--- Your assignment ---
Everything from the line with "(256, 191) = (213, 157): none -> yellow egg" through the final line below should be copied out exactly, and nothing else should appear.

--- Recorded information ---
▼
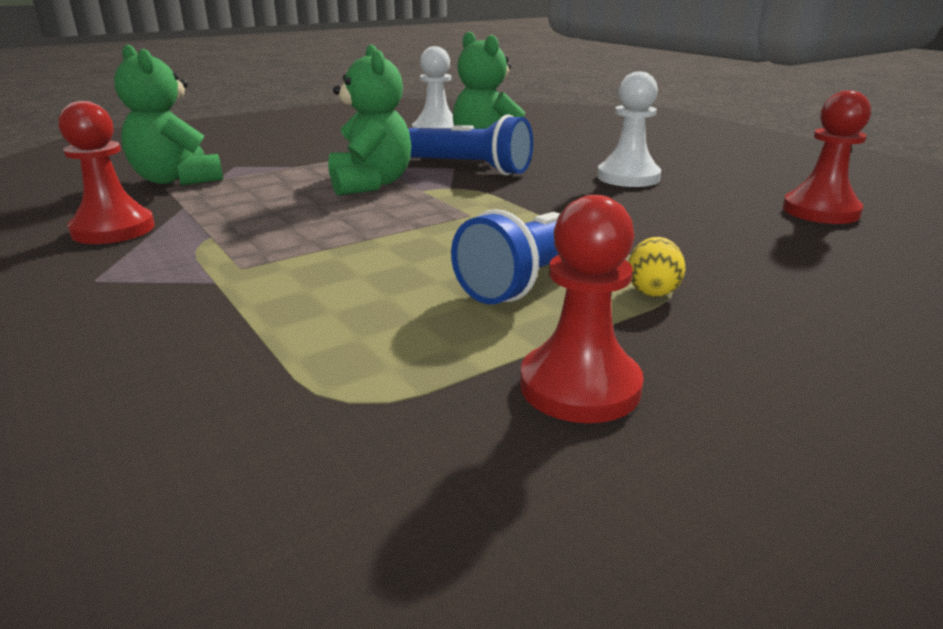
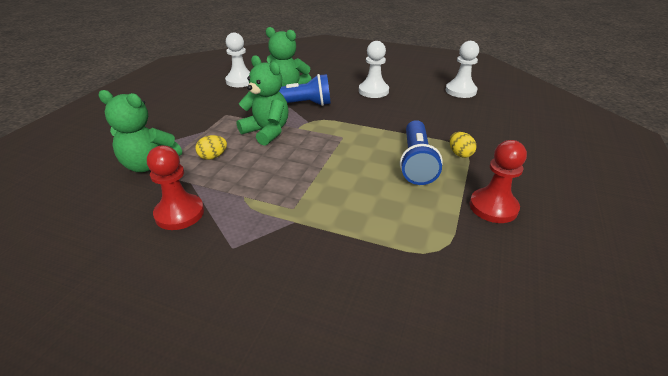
camera: 35 degrees left, 10 degrees up
(256, 191) = (213, 157): none -> yellow egg
(820, 211) = (460, 91): red pawn -> white pawn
▲
--- Answer to the exercise ---
(256, 191) = (213, 157): none -> yellow egg
(820, 211) = (460, 91): red pawn -> white pawn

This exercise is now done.